Top of THE DATA

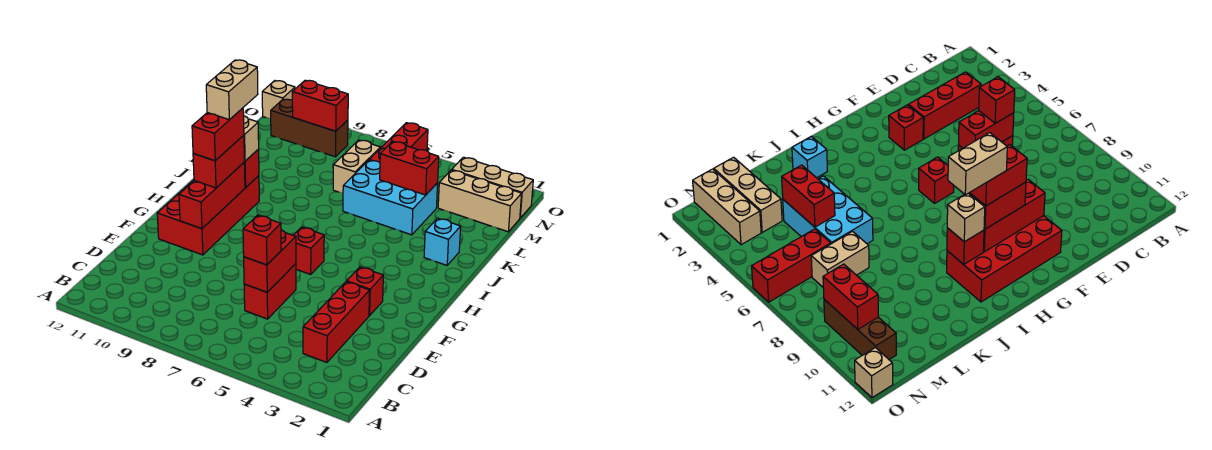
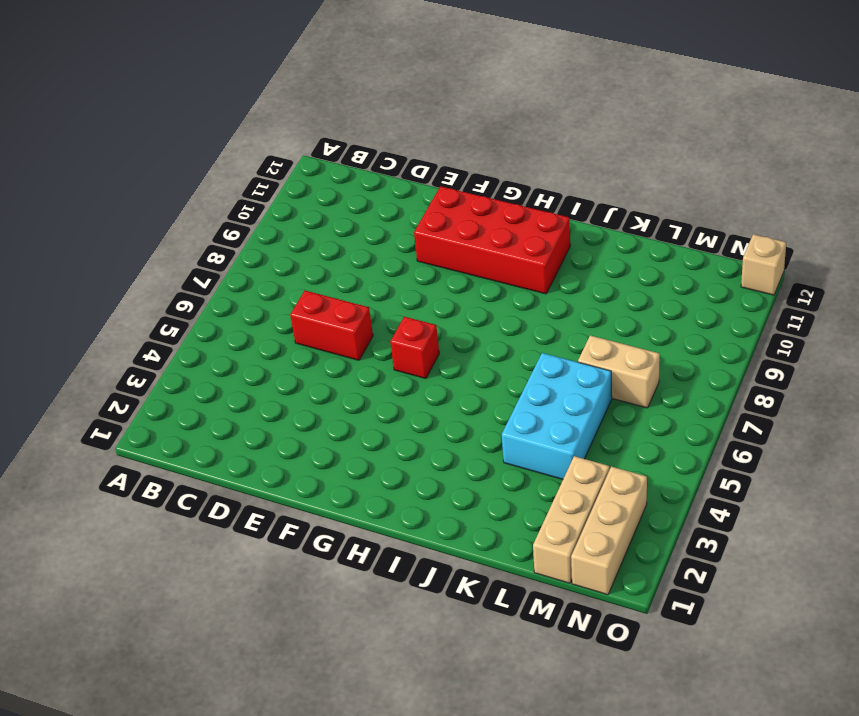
none -> red 1x3 brick [303,282,370,363]
none -> red 1x1 brick [347,267,383,316]
none -> cyan 1x1 brick [424,218,461,265]

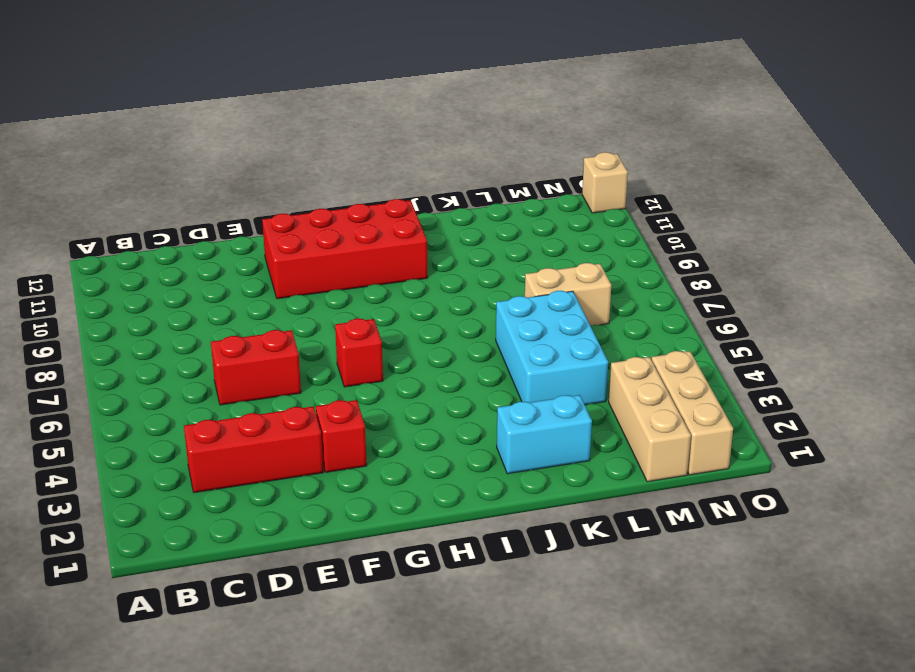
cyan 1x2 brick [497,395,592,474] -> cyan 1x1 brick [424,218,461,265]
none -> red 1x3 brick [370,123,428,162]
none -> brown 1x3 brick [271,99,348,157]
none -> red 1x2 brick [244,230,296,292]

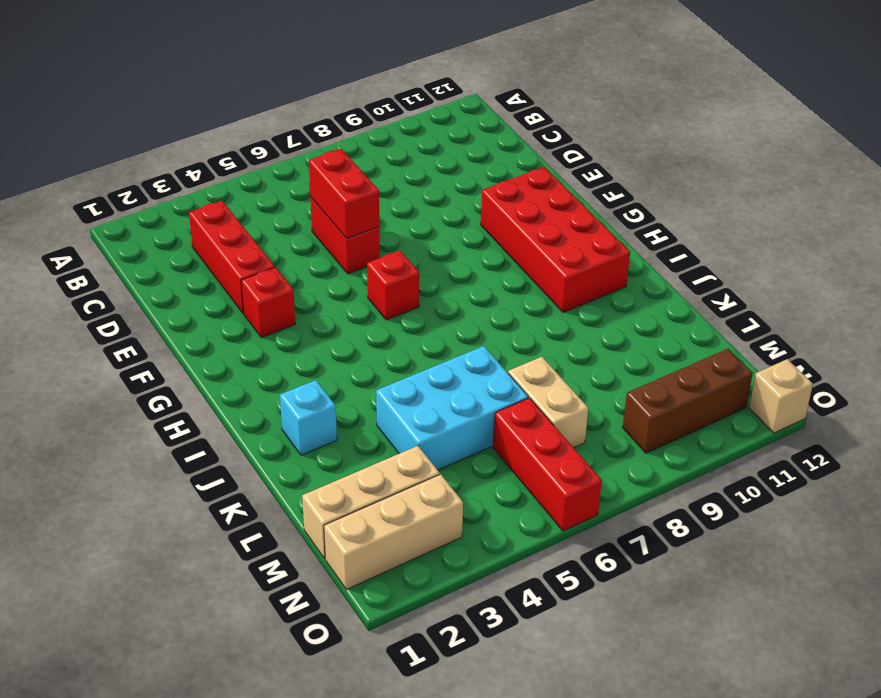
none -> red 1x3 brick [179,163,245,229]
none -> red 1x1 brick [244,149,259,188]
none -> red 1x2 brick [380,141,439,195]

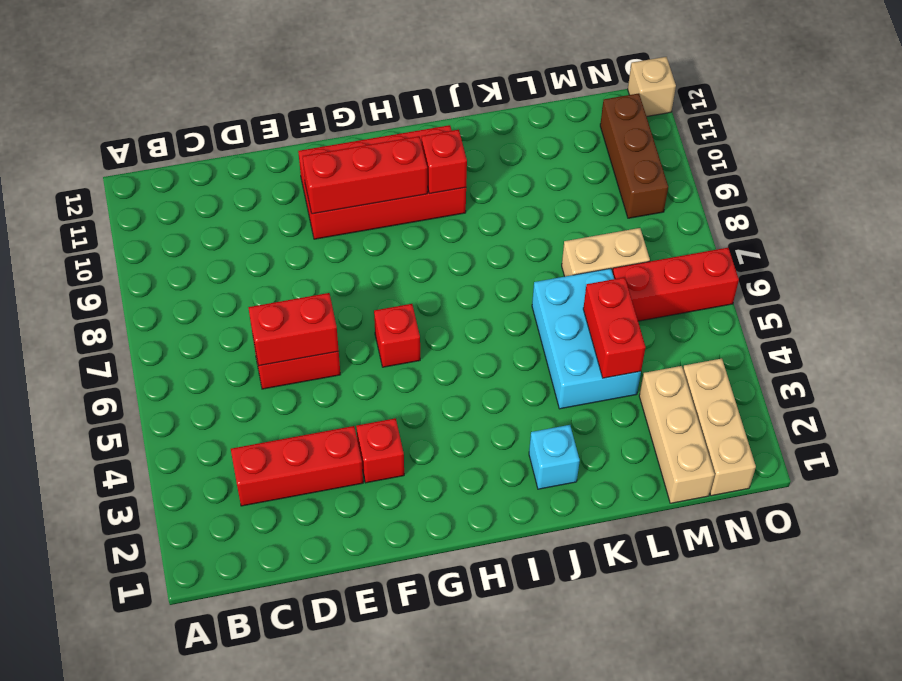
none -> red 1x2 brick [292,80,348,131]
none -> red 1x1 brick [243,215,281,265]
none -> red 1x2 brick [193,135,244,188]

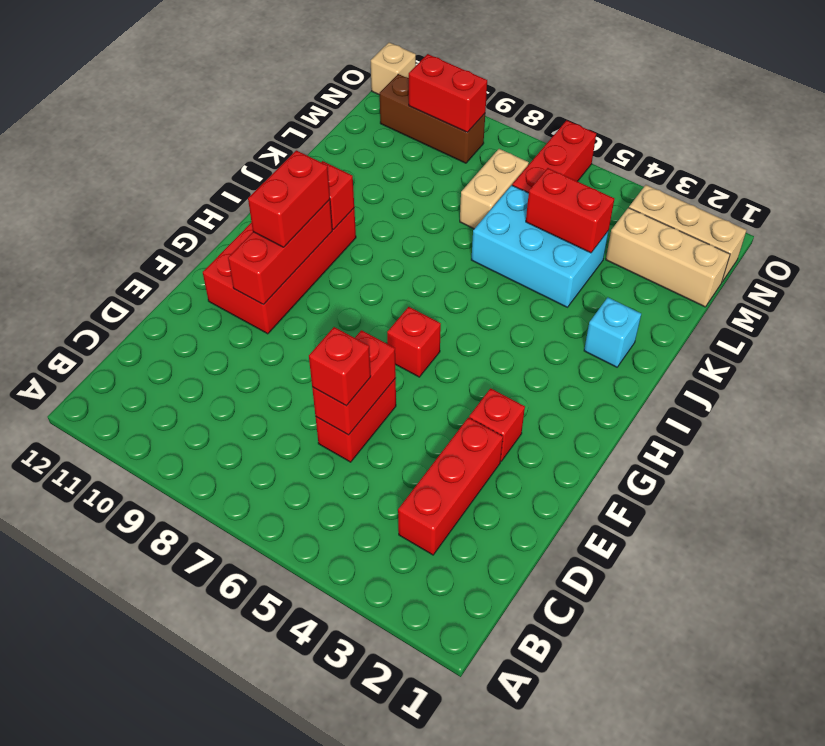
none -> tan 1x1 brick [244,116,259,161]
none -> red 1x2 brick [192,108,244,161]
none -> tan 1x2 brick [206,60,258,120]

Bottom of THE DATA

GOAL OF THE EXERCISE => Retype the line containing "none -> red 1x2 brick [292,80,348,131]" and all lines after it to the end of the material, exactly as written, leaving out any pictures.

OUTPUT BELOW =>
none -> red 1x2 brick [292,80,348,131]
none -> red 1x1 brick [243,215,281,265]
none -> red 1x2 brick [193,135,244,188]

none -> tan 1x1 brick [244,116,259,161]
none -> red 1x2 brick [192,108,244,161]
none -> tan 1x2 brick [206,60,258,120]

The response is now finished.